> _TASK DETAILS_
Please copy every line of the data in which the string "none" appears.
====
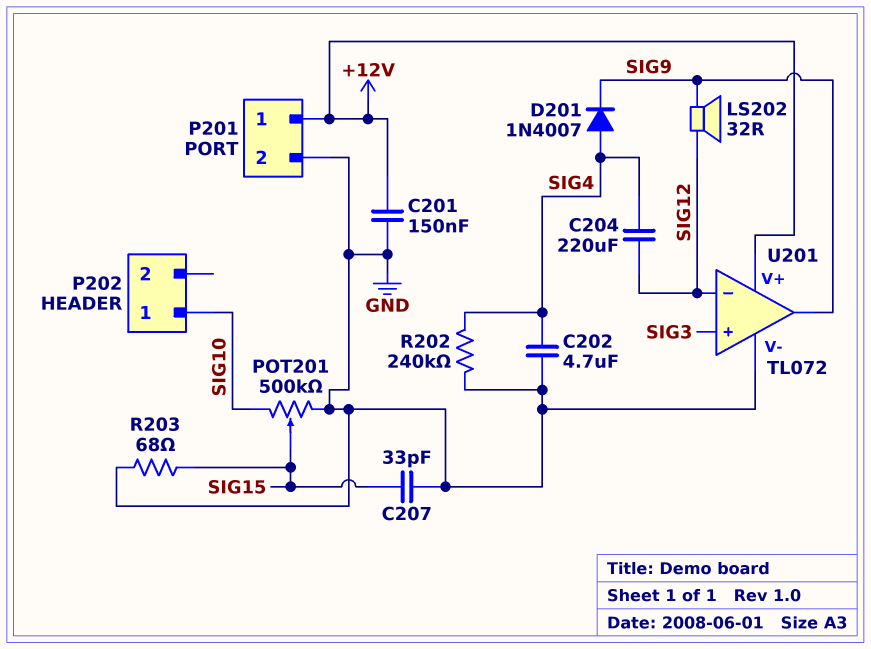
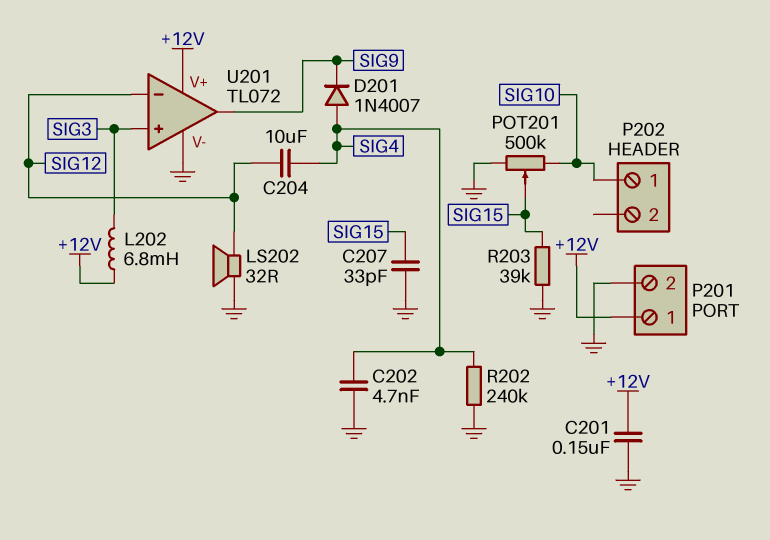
C202: 4.7uF (GND, SIG4) -> 4.7nF (GND, SIG4)
C204: 220uF (SIG4, SIG12) -> 10uF (SIG4, SIG12)
L202: none -> 6.8mH (+12V, SIG3)
LS202: speaker 32R (SIG9, SIG12) -> speaker 32R (GND, SIG12)
R203: 68 (GND, SIG15) -> 39k (GND, SIG15)

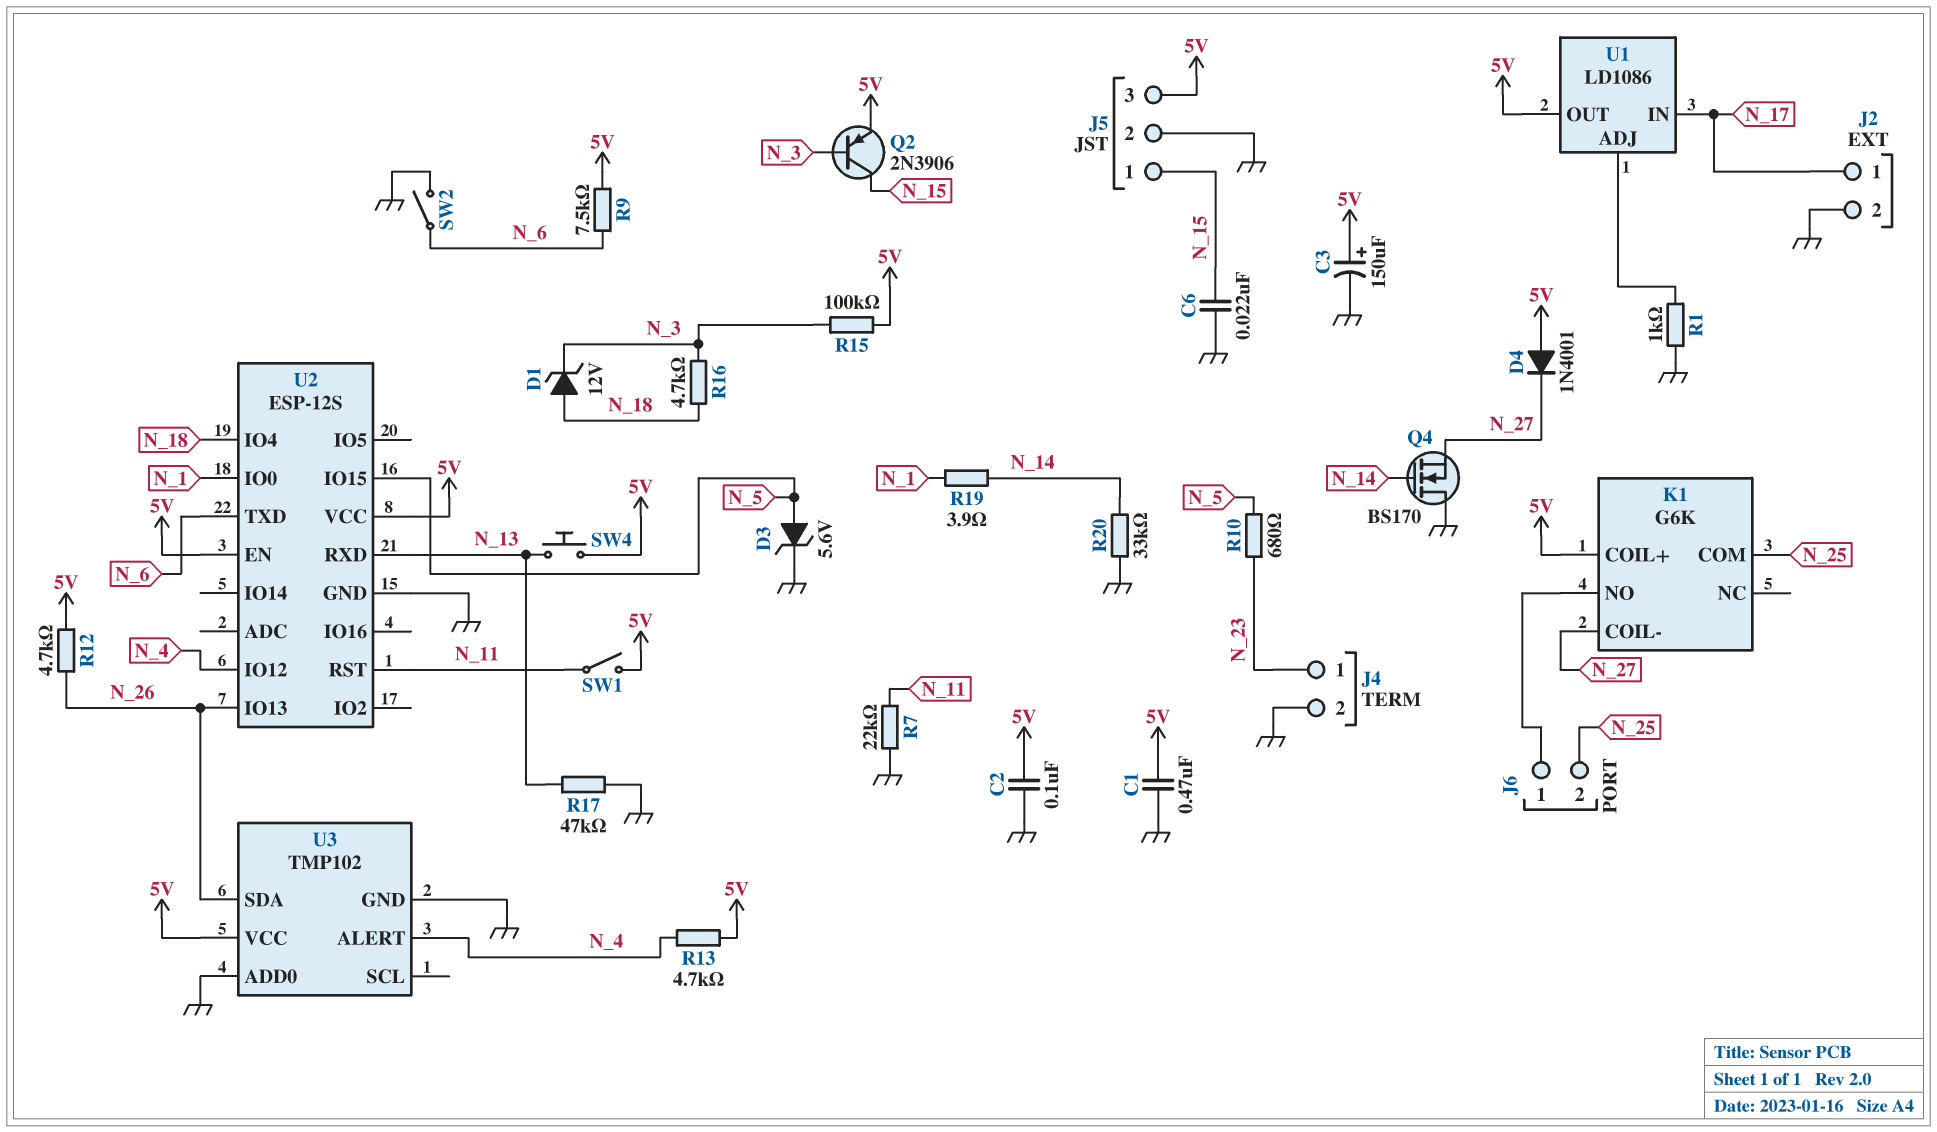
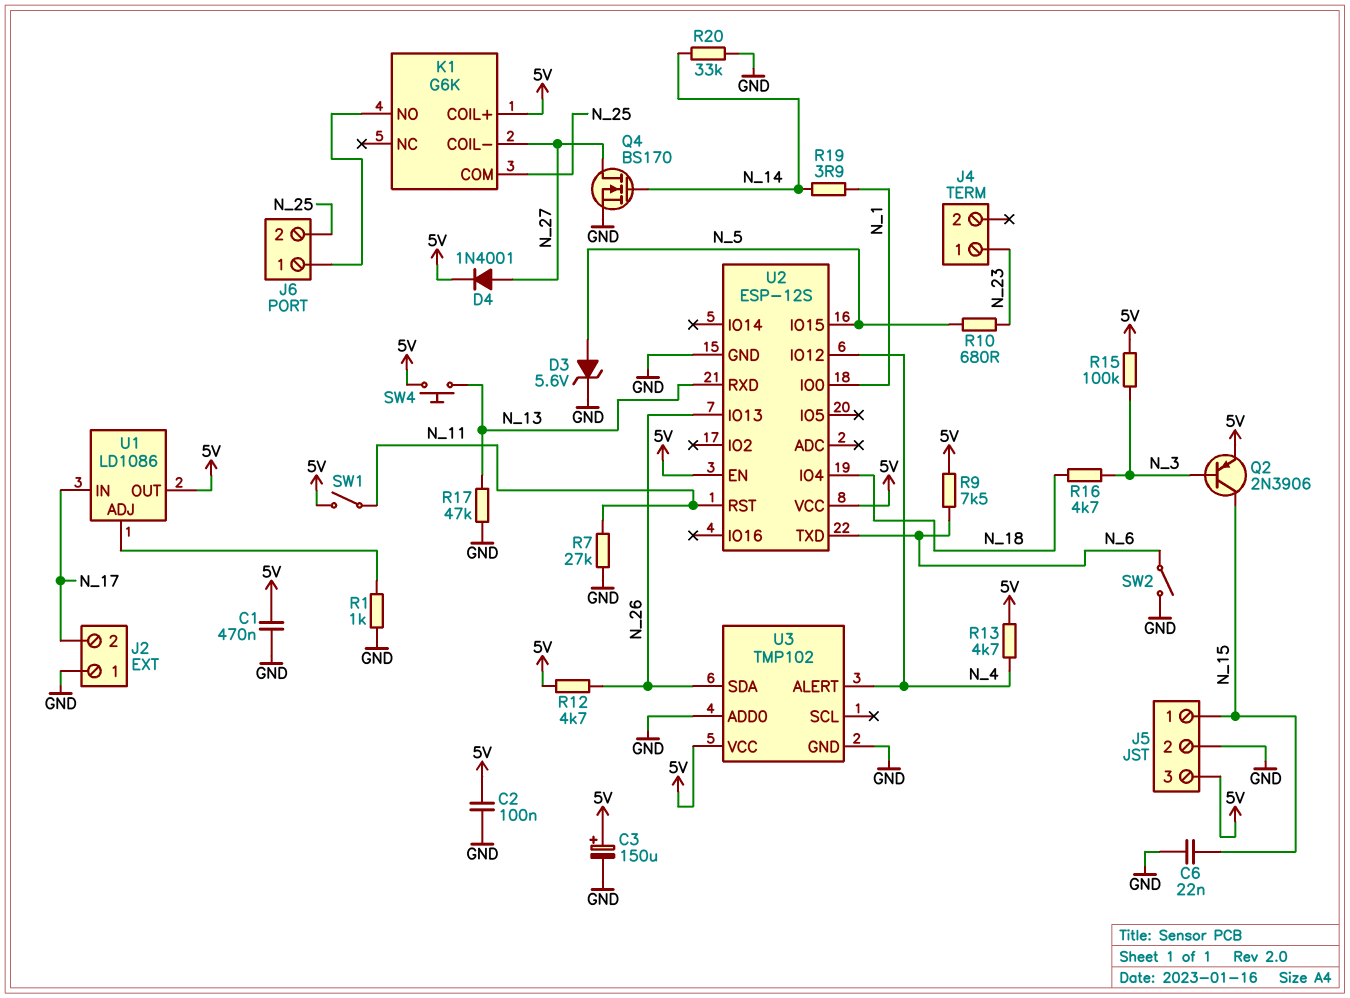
D1: zener 12V (A N_18, K N_3) -> none
D4: diode 1N4001 (A 5V, K N_27) -> diode 1N4001 (A N_27, K 5V)
J2 pin 1: N_17 -> GND
J2 pin 2: GND -> N_17
J4 pin 2: GND -> none
Q4: NMOS BS170 (G N_14, D GND, S N_27) -> NMOS BS170 (G N_14, D N_27, S GND)
R7: 22k (GND, N_11) -> 27k (GND, N_11)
====
> _ANSWER FOR THIS EXERCISE_
L202: none -> 6.8mH (+12V, SIG3)
D1: zener 12V (A N_18, K N_3) -> none
J4 pin 2: GND -> none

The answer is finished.